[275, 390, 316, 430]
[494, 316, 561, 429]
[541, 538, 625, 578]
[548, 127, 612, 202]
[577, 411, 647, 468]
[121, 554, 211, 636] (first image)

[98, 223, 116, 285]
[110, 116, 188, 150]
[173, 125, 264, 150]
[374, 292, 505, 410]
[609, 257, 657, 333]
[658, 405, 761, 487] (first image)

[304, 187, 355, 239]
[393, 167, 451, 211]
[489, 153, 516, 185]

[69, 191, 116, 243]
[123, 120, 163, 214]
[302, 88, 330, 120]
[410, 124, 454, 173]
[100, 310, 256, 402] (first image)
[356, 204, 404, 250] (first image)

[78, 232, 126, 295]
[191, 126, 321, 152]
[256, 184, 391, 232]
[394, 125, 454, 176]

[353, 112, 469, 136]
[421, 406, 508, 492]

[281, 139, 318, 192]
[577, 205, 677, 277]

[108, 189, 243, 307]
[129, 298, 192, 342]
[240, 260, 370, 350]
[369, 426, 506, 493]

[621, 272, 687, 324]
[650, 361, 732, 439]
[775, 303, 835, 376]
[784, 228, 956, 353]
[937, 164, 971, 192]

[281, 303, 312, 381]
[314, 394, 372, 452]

****************

**The problem**: All records should be written out again exactly as given.

**Output below**:
[275, 390, 316, 430]
[494, 316, 561, 429]
[541, 538, 625, 578]
[548, 127, 612, 202]
[577, 411, 647, 468]
[121, 554, 211, 636] (first image)

[98, 223, 116, 285]
[110, 116, 188, 150]
[173, 125, 264, 150]
[374, 292, 505, 410]
[609, 257, 657, 333]
[658, 405, 761, 487] (first image)

[304, 187, 355, 239]
[393, 167, 451, 211]
[489, 153, 516, 185]

[69, 191, 116, 243]
[123, 120, 163, 214]
[302, 88, 330, 120]
[410, 124, 454, 173]
[100, 310, 256, 402] (first image)
[356, 204, 404, 250] (first image)

[78, 232, 126, 295]
[191, 126, 321, 152]
[256, 184, 391, 232]
[394, 125, 454, 176]

[353, 112, 469, 136]
[421, 406, 508, 492]

[281, 139, 318, 192]
[577, 205, 677, 277]

[108, 189, 243, 307]
[129, 298, 192, 342]
[240, 260, 370, 350]
[369, 426, 506, 493]

[621, 272, 687, 324]
[650, 361, 732, 439]
[775, 303, 835, 376]
[784, 228, 956, 353]
[937, 164, 971, 192]

[281, 303, 312, 381]
[314, 394, 372, 452]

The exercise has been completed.